Task to complete
Check every line below for the word "yellow" and copy the ones that have it.

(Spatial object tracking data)
----------------------------------------
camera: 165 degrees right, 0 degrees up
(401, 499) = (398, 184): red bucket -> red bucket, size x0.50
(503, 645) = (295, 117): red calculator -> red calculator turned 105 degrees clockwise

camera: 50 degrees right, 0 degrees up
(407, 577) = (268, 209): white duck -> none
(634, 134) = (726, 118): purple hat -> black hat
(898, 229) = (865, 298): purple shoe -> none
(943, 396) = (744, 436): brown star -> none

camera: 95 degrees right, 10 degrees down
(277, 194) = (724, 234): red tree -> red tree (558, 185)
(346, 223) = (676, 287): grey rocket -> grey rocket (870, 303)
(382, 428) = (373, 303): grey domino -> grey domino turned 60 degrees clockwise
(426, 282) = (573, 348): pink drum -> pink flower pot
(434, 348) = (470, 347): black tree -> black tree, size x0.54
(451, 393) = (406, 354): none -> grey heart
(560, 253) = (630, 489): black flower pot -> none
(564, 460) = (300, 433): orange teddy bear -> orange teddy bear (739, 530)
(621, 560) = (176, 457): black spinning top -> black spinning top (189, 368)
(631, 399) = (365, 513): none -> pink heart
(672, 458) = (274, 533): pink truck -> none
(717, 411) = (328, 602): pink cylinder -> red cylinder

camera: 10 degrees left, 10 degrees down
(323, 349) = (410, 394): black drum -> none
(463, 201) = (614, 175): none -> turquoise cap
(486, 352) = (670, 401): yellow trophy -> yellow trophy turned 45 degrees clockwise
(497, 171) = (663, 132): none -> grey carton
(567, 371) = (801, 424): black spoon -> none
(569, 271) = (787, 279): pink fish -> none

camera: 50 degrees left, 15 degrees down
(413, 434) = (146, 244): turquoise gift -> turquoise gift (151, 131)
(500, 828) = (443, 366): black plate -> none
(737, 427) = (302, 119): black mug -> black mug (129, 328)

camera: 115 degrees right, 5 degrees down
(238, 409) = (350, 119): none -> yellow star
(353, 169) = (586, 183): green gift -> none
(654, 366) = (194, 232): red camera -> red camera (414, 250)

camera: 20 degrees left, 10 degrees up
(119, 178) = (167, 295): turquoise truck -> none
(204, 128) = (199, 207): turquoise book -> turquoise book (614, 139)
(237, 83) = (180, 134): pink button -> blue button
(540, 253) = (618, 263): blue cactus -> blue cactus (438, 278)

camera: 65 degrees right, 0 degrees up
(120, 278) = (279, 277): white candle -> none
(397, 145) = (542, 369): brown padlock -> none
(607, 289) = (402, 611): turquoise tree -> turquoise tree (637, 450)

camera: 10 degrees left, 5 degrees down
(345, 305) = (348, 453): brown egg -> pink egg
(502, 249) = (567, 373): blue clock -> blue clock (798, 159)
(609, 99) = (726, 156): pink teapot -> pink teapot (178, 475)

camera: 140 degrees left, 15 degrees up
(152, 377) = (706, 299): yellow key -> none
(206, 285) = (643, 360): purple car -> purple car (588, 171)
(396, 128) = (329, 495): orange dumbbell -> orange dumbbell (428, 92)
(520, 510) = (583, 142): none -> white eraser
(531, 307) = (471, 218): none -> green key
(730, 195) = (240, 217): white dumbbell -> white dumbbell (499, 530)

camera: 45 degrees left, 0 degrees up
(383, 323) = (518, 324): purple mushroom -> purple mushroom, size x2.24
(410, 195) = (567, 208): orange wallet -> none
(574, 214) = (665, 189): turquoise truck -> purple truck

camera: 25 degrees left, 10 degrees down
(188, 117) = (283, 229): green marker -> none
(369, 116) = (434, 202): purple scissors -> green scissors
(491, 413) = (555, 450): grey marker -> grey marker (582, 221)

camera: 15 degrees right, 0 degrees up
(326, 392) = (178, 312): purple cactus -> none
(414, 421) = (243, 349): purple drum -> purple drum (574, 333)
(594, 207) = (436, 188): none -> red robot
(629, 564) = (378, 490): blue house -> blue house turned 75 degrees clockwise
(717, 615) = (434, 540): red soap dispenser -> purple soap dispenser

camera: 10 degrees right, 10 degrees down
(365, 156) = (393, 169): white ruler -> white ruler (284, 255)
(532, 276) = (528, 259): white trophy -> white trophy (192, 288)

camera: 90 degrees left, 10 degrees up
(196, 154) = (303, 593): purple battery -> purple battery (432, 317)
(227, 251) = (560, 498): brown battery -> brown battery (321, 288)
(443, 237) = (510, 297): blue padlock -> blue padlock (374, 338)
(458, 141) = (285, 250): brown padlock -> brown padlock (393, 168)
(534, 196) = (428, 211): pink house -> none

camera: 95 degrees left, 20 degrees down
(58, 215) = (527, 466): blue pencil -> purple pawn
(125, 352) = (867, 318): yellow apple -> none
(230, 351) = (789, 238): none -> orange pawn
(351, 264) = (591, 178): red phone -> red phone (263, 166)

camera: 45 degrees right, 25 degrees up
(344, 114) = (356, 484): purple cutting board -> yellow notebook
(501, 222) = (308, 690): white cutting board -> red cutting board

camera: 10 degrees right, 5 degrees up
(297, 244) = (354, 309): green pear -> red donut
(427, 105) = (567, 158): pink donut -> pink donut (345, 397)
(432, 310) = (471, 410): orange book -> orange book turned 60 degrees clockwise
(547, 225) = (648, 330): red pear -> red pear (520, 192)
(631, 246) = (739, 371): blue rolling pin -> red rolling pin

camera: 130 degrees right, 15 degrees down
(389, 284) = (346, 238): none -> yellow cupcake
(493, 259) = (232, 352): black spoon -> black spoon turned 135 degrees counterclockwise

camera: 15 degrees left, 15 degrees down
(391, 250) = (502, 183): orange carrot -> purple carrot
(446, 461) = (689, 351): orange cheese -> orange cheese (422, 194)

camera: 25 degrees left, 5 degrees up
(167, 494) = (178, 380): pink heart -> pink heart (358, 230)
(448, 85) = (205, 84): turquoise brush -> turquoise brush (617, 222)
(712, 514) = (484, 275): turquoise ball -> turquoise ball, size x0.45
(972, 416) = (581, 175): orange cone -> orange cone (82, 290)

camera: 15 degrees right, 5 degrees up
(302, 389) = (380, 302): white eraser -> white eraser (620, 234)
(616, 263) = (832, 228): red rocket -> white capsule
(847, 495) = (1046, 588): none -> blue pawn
----------------------------------------
Exercise answer
(486, 352) = (670, 401): yellow trophy -> yellow trophy turned 45 degrees clockwise
(238, 409) = (350, 119): none -> yellow star
(152, 377) = (706, 299): yellow key -> none
(125, 352) = (867, 318): yellow apple -> none
(344, 114) = (356, 484): purple cutting board -> yellow notebook
(389, 284) = (346, 238): none -> yellow cupcake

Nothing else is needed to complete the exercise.